• Problem to solve
Take the line that contains "pink tile C9:C10" as the first line and the final line of the records as the last; return exactly those lines and the lines between.

Records contained in a dataset
-.-.-
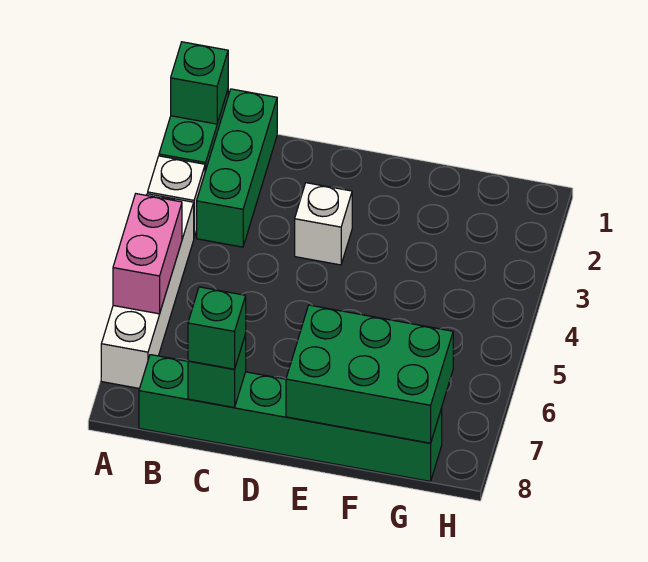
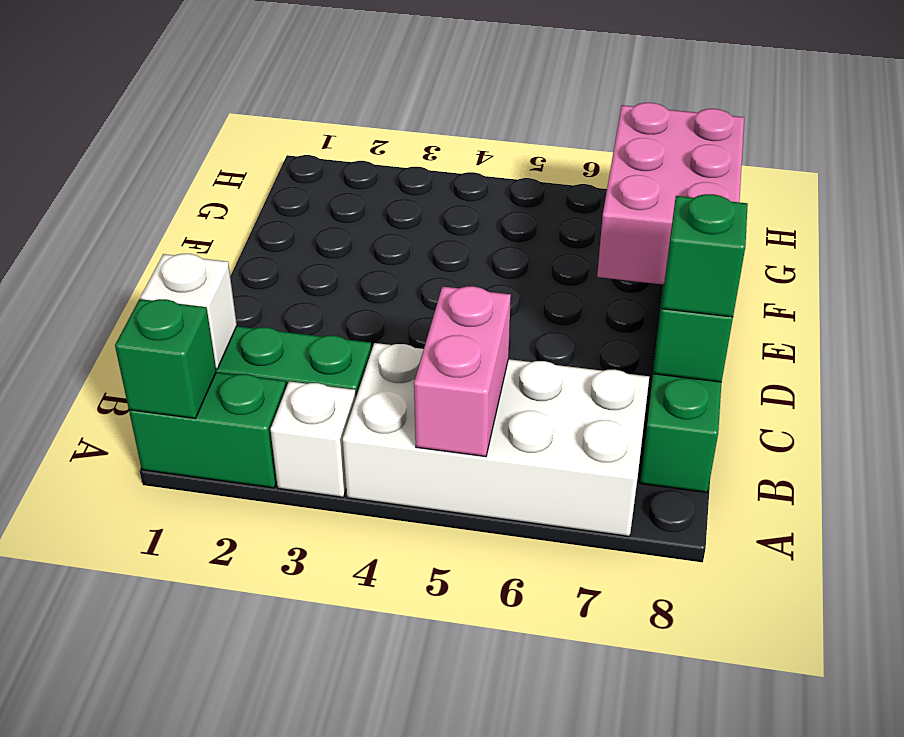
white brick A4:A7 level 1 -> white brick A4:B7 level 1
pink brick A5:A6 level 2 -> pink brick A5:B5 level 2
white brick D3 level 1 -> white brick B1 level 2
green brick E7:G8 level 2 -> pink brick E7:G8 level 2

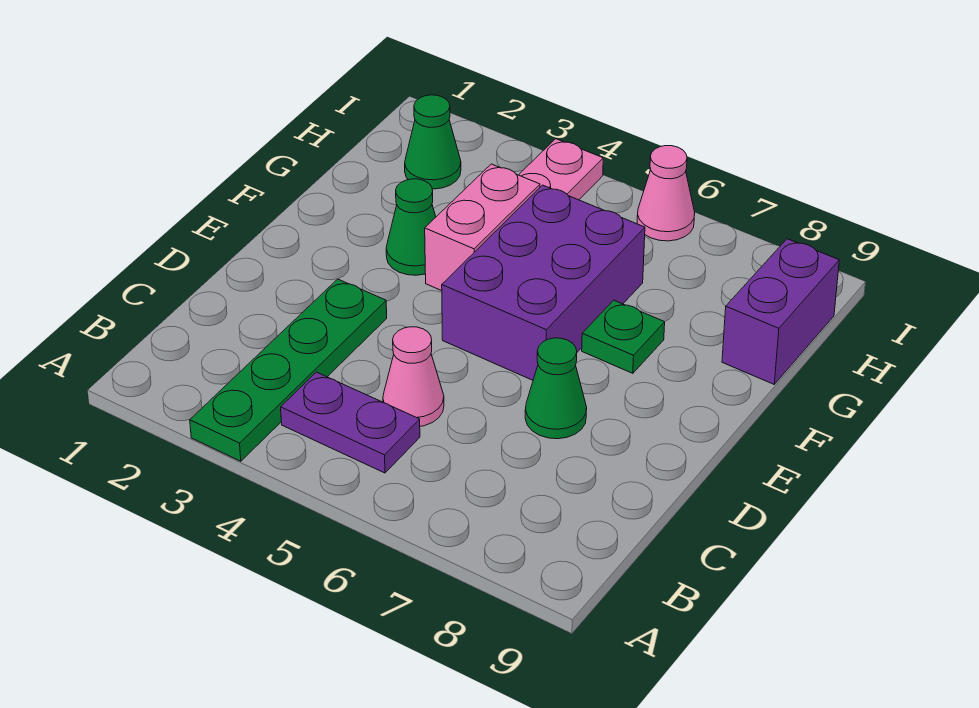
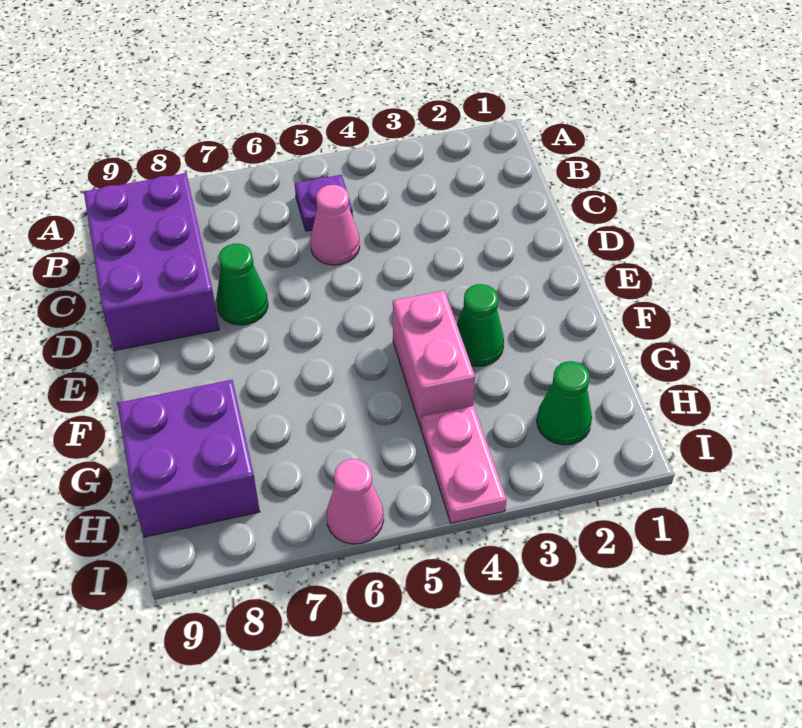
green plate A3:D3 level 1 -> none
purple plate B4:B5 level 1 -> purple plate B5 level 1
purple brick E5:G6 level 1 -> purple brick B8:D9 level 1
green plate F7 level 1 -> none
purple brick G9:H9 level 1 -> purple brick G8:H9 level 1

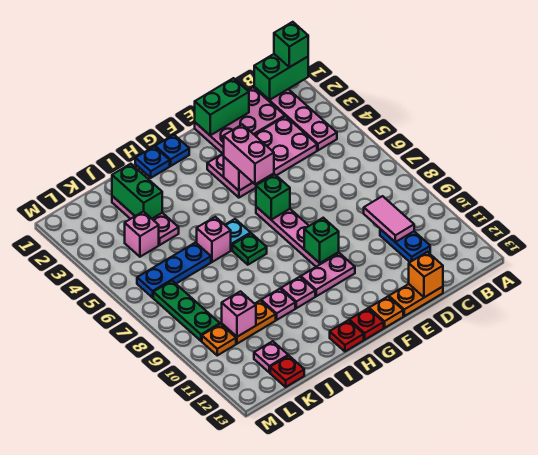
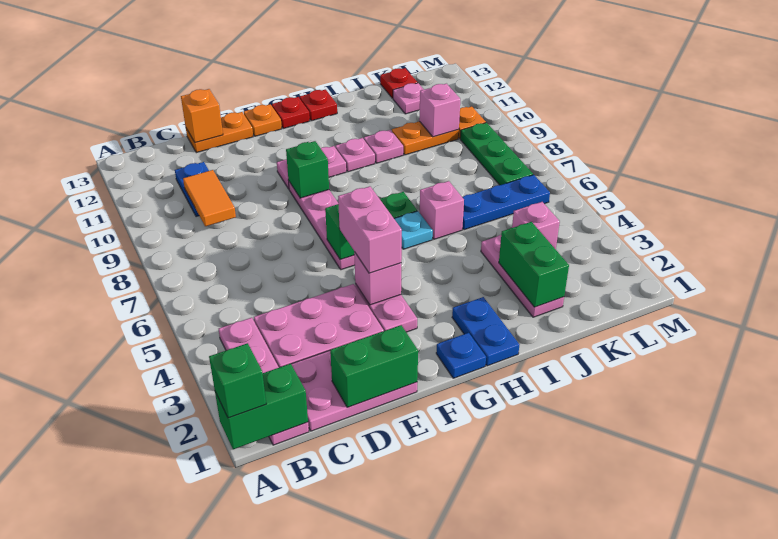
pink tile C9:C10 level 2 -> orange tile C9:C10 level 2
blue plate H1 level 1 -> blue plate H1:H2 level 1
-.-.-
• Answer below
pink tile C9:C10 level 2 -> orange tile C9:C10 level 2
blue plate H1 level 1 -> blue plate H1:H2 level 1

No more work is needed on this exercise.